--- Required action ---
Return every line of the material exactly.
---+---
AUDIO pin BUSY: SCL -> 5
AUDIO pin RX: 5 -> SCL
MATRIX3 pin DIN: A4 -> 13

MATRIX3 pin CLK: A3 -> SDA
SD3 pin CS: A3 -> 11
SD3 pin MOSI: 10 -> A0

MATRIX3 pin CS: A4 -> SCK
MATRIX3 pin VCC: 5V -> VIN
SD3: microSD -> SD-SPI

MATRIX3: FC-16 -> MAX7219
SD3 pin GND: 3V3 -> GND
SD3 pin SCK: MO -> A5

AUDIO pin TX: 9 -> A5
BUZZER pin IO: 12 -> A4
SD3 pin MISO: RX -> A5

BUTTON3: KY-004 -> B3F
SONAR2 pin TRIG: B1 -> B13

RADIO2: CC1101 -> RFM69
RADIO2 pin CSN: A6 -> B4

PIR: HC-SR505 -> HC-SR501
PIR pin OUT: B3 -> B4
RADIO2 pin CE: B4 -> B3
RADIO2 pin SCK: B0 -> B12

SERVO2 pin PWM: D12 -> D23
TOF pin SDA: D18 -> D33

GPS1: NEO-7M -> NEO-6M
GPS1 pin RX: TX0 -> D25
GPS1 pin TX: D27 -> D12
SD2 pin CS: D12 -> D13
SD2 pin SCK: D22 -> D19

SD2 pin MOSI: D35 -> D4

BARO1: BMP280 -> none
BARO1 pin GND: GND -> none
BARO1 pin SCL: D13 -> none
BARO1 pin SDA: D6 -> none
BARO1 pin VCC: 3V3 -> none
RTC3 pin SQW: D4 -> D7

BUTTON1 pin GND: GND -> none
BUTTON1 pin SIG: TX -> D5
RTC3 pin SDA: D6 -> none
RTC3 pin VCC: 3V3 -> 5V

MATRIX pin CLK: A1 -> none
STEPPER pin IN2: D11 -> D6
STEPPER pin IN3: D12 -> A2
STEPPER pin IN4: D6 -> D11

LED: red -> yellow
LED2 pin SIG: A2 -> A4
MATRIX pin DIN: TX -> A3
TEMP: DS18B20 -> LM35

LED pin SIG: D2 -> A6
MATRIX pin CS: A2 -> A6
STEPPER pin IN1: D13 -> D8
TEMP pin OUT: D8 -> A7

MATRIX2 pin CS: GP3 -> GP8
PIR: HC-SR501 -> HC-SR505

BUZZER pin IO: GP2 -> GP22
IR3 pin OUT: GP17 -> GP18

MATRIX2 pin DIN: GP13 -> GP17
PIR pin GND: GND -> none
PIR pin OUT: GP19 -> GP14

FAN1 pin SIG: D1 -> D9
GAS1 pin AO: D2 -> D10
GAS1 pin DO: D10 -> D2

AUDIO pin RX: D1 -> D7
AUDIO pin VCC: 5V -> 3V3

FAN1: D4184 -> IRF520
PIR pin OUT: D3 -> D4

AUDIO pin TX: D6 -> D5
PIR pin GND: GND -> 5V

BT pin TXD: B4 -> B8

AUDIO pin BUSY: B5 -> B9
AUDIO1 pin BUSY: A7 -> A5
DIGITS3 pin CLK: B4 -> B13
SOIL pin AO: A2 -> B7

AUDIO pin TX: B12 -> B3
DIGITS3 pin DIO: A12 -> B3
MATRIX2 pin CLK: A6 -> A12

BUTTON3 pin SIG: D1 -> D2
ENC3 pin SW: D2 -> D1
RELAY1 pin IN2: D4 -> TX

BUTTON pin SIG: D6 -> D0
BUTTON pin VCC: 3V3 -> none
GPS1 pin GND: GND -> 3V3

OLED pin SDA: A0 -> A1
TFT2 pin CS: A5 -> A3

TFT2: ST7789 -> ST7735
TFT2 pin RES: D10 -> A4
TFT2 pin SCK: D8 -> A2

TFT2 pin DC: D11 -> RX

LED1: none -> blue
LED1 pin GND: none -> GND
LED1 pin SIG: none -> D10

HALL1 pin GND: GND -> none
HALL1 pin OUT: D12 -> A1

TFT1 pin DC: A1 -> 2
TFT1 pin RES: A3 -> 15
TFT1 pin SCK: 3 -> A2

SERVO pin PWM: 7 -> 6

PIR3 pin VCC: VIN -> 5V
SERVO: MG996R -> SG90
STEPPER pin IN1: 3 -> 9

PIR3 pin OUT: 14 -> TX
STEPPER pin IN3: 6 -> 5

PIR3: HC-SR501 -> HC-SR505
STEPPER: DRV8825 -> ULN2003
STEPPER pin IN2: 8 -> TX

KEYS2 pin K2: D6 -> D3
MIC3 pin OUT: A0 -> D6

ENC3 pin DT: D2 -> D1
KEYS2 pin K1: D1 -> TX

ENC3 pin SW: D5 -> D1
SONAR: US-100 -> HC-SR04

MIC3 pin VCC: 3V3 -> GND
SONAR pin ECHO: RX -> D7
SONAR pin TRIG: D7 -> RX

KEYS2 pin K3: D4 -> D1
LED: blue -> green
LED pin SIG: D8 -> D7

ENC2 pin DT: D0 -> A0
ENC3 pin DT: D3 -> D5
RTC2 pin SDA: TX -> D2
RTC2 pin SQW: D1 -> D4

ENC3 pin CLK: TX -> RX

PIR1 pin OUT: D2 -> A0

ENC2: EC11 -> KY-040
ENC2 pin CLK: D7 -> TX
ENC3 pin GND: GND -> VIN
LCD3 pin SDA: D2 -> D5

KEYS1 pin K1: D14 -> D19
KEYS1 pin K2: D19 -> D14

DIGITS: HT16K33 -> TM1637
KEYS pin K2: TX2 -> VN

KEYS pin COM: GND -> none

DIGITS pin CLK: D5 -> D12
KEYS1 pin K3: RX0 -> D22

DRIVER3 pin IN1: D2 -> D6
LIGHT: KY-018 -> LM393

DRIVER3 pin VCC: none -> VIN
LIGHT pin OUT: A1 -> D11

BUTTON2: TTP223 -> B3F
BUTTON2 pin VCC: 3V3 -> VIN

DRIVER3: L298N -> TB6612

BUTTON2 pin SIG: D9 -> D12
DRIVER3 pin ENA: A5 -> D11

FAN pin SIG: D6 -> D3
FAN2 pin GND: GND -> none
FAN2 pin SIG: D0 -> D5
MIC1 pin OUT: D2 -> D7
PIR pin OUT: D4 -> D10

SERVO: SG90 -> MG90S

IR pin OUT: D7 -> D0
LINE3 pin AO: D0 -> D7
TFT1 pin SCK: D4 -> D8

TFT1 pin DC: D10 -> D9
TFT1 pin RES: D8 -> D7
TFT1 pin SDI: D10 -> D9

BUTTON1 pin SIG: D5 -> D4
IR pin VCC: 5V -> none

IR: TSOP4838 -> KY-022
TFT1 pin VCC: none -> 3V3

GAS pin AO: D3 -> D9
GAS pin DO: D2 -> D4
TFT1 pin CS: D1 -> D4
---+---
--- Answer to the exercise ---
AUDIO pin BUSY: SCL -> 5
AUDIO pin RX: 5 -> SCL
MATRIX3 pin DIN: A4 -> 13

MATRIX3 pin CLK: A3 -> SDA
SD3 pin CS: A3 -> 11
SD3 pin MOSI: 10 -> A0

MATRIX3 pin CS: A4 -> SCK
MATRIX3 pin VCC: 5V -> VIN
SD3: microSD -> SD-SPI

MATRIX3: FC-16 -> MAX7219
SD3 pin GND: 3V3 -> GND
SD3 pin SCK: MO -> A5

AUDIO pin TX: 9 -> A5
BUZZER pin IO: 12 -> A4
SD3 pin MISO: RX -> A5

BUTTON3: KY-004 -> B3F
SONAR2 pin TRIG: B1 -> B13

RADIO2: CC1101 -> RFM69
RADIO2 pin CSN: A6 -> B4

PIR: HC-SR505 -> HC-SR501
PIR pin OUT: B3 -> B4
RADIO2 pin CE: B4 -> B3
RADIO2 pin SCK: B0 -> B12

SERVO2 pin PWM: D12 -> D23
TOF pin SDA: D18 -> D33

GPS1: NEO-7M -> NEO-6M
GPS1 pin RX: TX0 -> D25
GPS1 pin TX: D27 -> D12
SD2 pin CS: D12 -> D13
SD2 pin SCK: D22 -> D19

SD2 pin MOSI: D35 -> D4

BARO1: BMP280 -> none
BARO1 pin GND: GND -> none
BARO1 pin SCL: D13 -> none
BARO1 pin SDA: D6 -> none
BARO1 pin VCC: 3V3 -> none
RTC3 pin SQW: D4 -> D7

BUTTON1 pin GND: GND -> none
BUTTON1 pin SIG: TX -> D5
RTC3 pin SDA: D6 -> none
RTC3 pin VCC: 3V3 -> 5V

MATRIX pin CLK: A1 -> none
STEPPER pin IN2: D11 -> D6
STEPPER pin IN3: D12 -> A2
STEPPER pin IN4: D6 -> D11

LED: red -> yellow
LED2 pin SIG: A2 -> A4
MATRIX pin DIN: TX -> A3
TEMP: DS18B20 -> LM35

LED pin SIG: D2 -> A6
MATRIX pin CS: A2 -> A6
STEPPER pin IN1: D13 -> D8
TEMP pin OUT: D8 -> A7

MATRIX2 pin CS: GP3 -> GP8
PIR: HC-SR501 -> HC-SR505

BUZZER pin IO: GP2 -> GP22
IR3 pin OUT: GP17 -> GP18

MATRIX2 pin DIN: GP13 -> GP17
PIR pin GND: GND -> none
PIR pin OUT: GP19 -> GP14

FAN1 pin SIG: D1 -> D9
GAS1 pin AO: D2 -> D10
GAS1 pin DO: D10 -> D2

AUDIO pin RX: D1 -> D7
AUDIO pin VCC: 5V -> 3V3

FAN1: D4184 -> IRF520
PIR pin OUT: D3 -> D4

AUDIO pin TX: D6 -> D5
PIR pin GND: GND -> 5V

BT pin TXD: B4 -> B8

AUDIO pin BUSY: B5 -> B9
AUDIO1 pin BUSY: A7 -> A5
DIGITS3 pin CLK: B4 -> B13
SOIL pin AO: A2 -> B7

AUDIO pin TX: B12 -> B3
DIGITS3 pin DIO: A12 -> B3
MATRIX2 pin CLK: A6 -> A12

BUTTON3 pin SIG: D1 -> D2
ENC3 pin SW: D2 -> D1
RELAY1 pin IN2: D4 -> TX

BUTTON pin SIG: D6 -> D0
BUTTON pin VCC: 3V3 -> none
GPS1 pin GND: GND -> 3V3

OLED pin SDA: A0 -> A1
TFT2 pin CS: A5 -> A3

TFT2: ST7789 -> ST7735
TFT2 pin RES: D10 -> A4
TFT2 pin SCK: D8 -> A2

TFT2 pin DC: D11 -> RX

LED1: none -> blue
LED1 pin GND: none -> GND
LED1 pin SIG: none -> D10

HALL1 pin GND: GND -> none
HALL1 pin OUT: D12 -> A1

TFT1 pin DC: A1 -> 2
TFT1 pin RES: A3 -> 15
TFT1 pin SCK: 3 -> A2

SERVO pin PWM: 7 -> 6

PIR3 pin VCC: VIN -> 5V
SERVO: MG996R -> SG90
STEPPER pin IN1: 3 -> 9

PIR3 pin OUT: 14 -> TX
STEPPER pin IN3: 6 -> 5

PIR3: HC-SR501 -> HC-SR505
STEPPER: DRV8825 -> ULN2003
STEPPER pin IN2: 8 -> TX

KEYS2 pin K2: D6 -> D3
MIC3 pin OUT: A0 -> D6

ENC3 pin DT: D2 -> D1
KEYS2 pin K1: D1 -> TX

ENC3 pin SW: D5 -> D1
SONAR: US-100 -> HC-SR04

MIC3 pin VCC: 3V3 -> GND
SONAR pin ECHO: RX -> D7
SONAR pin TRIG: D7 -> RX

KEYS2 pin K3: D4 -> D1
LED: blue -> green
LED pin SIG: D8 -> D7

ENC2 pin DT: D0 -> A0
ENC3 pin DT: D3 -> D5
RTC2 pin SDA: TX -> D2
RTC2 pin SQW: D1 -> D4

ENC3 pin CLK: TX -> RX

PIR1 pin OUT: D2 -> A0

ENC2: EC11 -> KY-040
ENC2 pin CLK: D7 -> TX
ENC3 pin GND: GND -> VIN
LCD3 pin SDA: D2 -> D5

KEYS1 pin K1: D14 -> D19
KEYS1 pin K2: D19 -> D14

DIGITS: HT16K33 -> TM1637
KEYS pin K2: TX2 -> VN

KEYS pin COM: GND -> none

DIGITS pin CLK: D5 -> D12
KEYS1 pin K3: RX0 -> D22

DRIVER3 pin IN1: D2 -> D6
LIGHT: KY-018 -> LM393

DRIVER3 pin VCC: none -> VIN
LIGHT pin OUT: A1 -> D11

BUTTON2: TTP223 -> B3F
BUTTON2 pin VCC: 3V3 -> VIN

DRIVER3: L298N -> TB6612

BUTTON2 pin SIG: D9 -> D12
DRIVER3 pin ENA: A5 -> D11

FAN pin SIG: D6 -> D3
FAN2 pin GND: GND -> none
FAN2 pin SIG: D0 -> D5
MIC1 pin OUT: D2 -> D7
PIR pin OUT: D4 -> D10

SERVO: SG90 -> MG90S

IR pin OUT: D7 -> D0
LINE3 pin AO: D0 -> D7
TFT1 pin SCK: D4 -> D8

TFT1 pin DC: D10 -> D9
TFT1 pin RES: D8 -> D7
TFT1 pin SDI: D10 -> D9

BUTTON1 pin SIG: D5 -> D4
IR pin VCC: 5V -> none

IR: TSOP4838 -> KY-022
TFT1 pin VCC: none -> 3V3

GAS pin AO: D3 -> D9
GAS pin DO: D2 -> D4
TFT1 pin CS: D1 -> D4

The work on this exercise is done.